• [Work task]
From the line that contains "D5: LED green (A SIG10, K GND) -> none" to the last line of the entries, write each line out exactly; include both ends and nothing else.

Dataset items
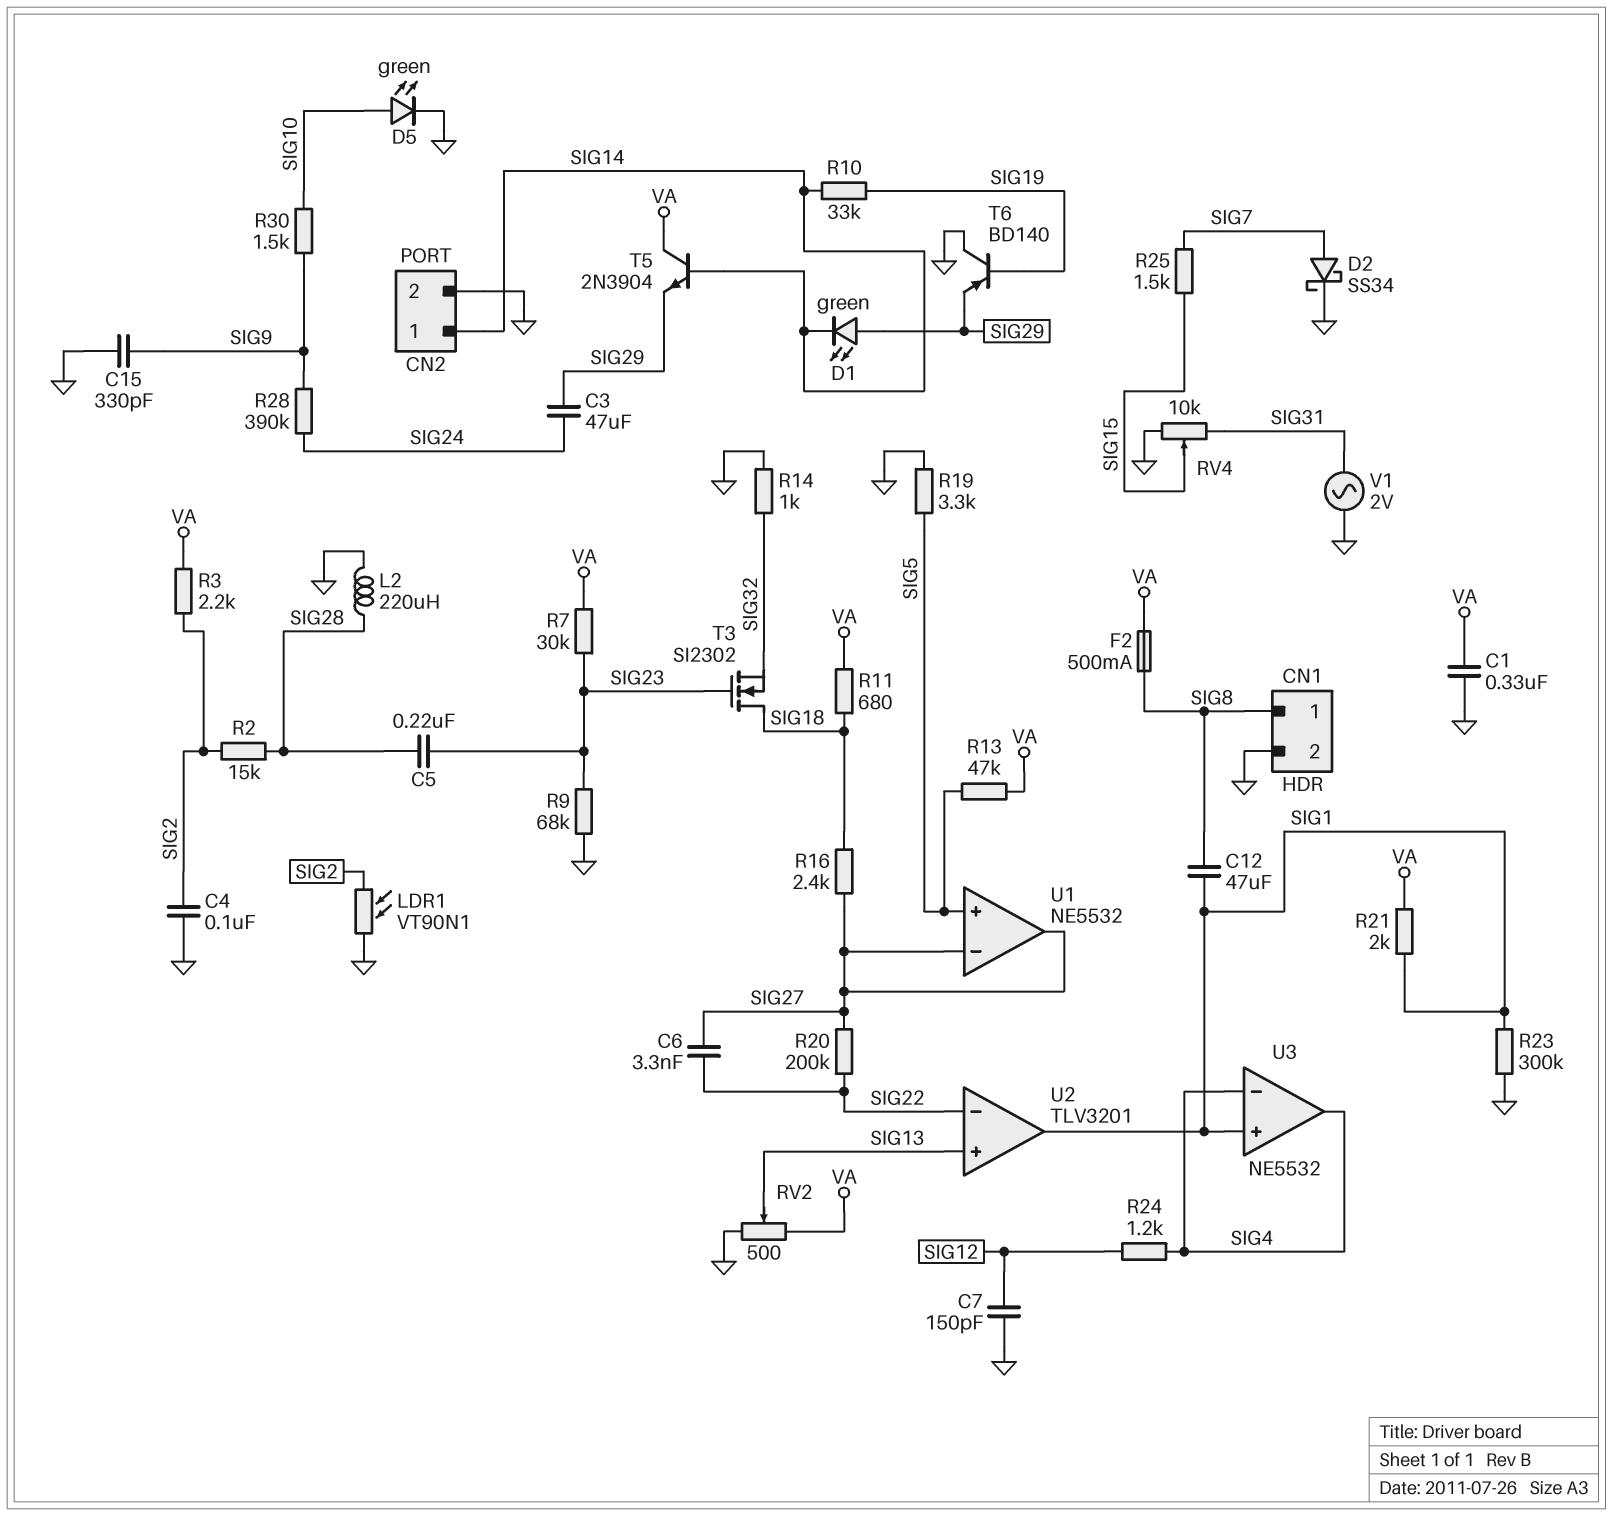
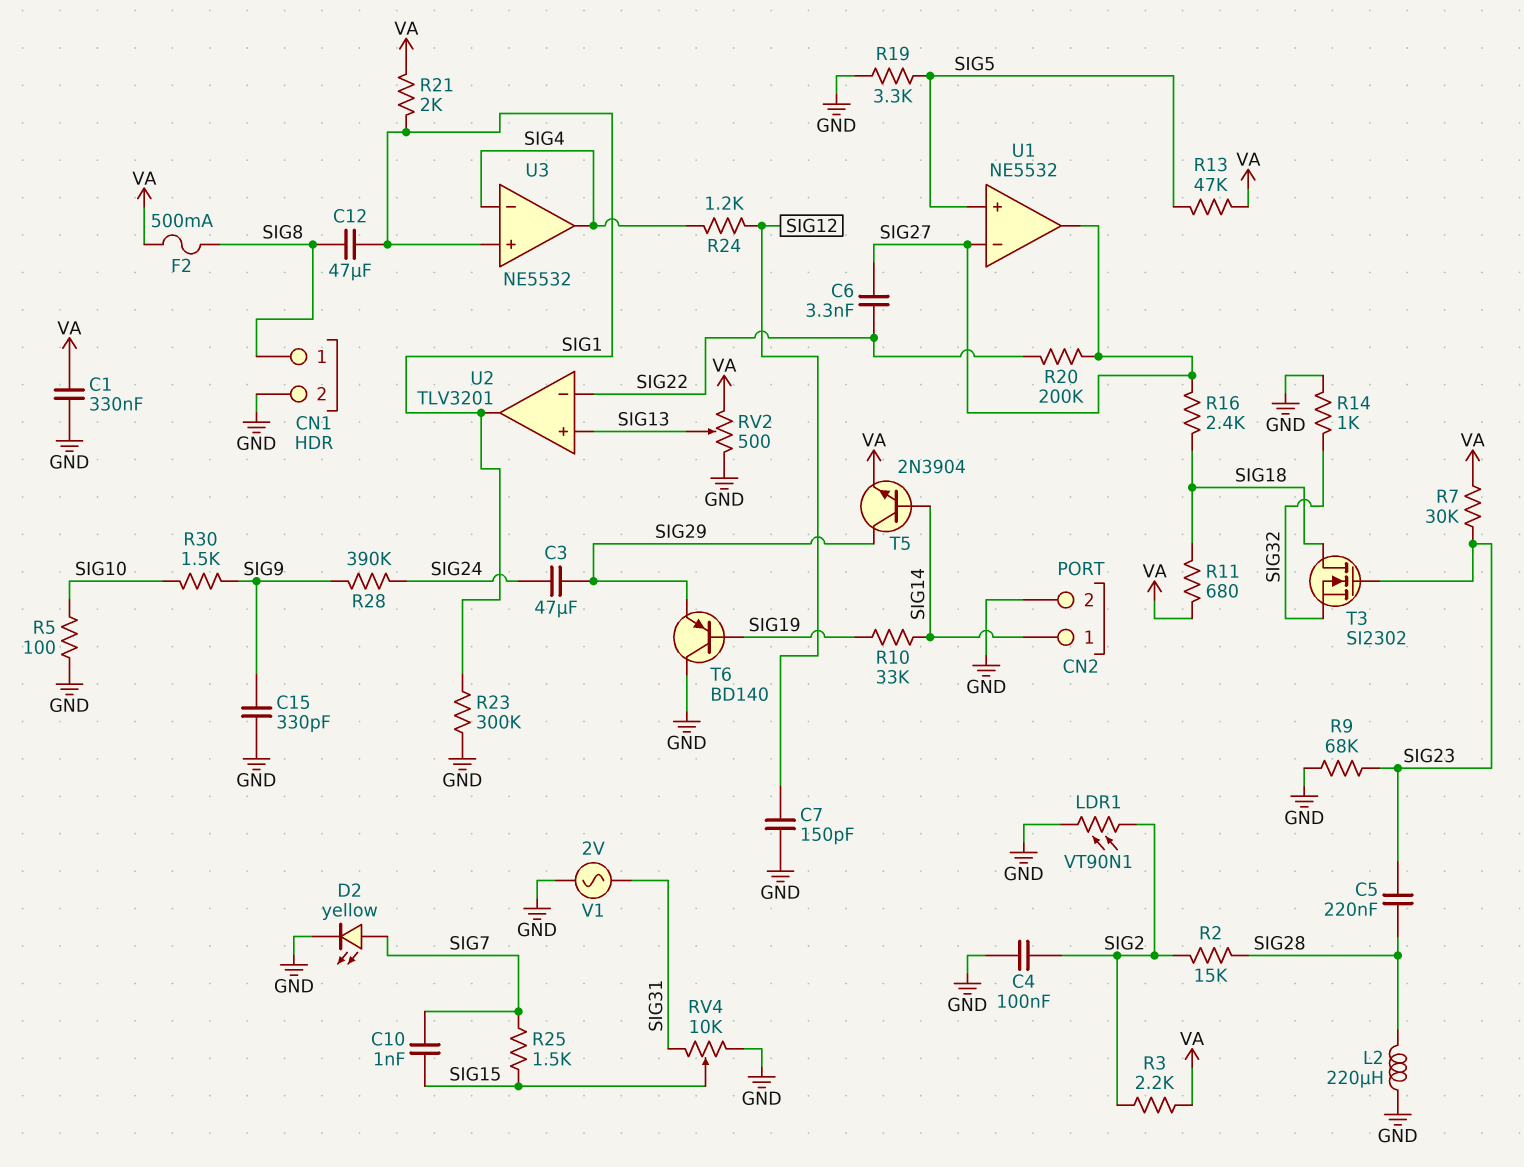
C10: none -> 1nF (SIG7, SIG15)
D1: LED green (A SIG29, K SIG14) -> none
D2: schottky SS34 (A SIG7, K GND) -> LED yellow (A SIG7, K GND)
D5: LED green (A SIG10, K GND) -> none
R5: none -> 100 (GND, SIG10)
T5: NPN 2N3904 (B SIG14, C VA, E SIG29) -> NPN 2N3904 (B SIG14, C SIG29, E VA)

• [Answer space]
D5: LED green (A SIG10, K GND) -> none
R5: none -> 100 (GND, SIG10)
T5: NPN 2N3904 (B SIG14, C VA, E SIG29) -> NPN 2N3904 (B SIG14, C SIG29, E VA)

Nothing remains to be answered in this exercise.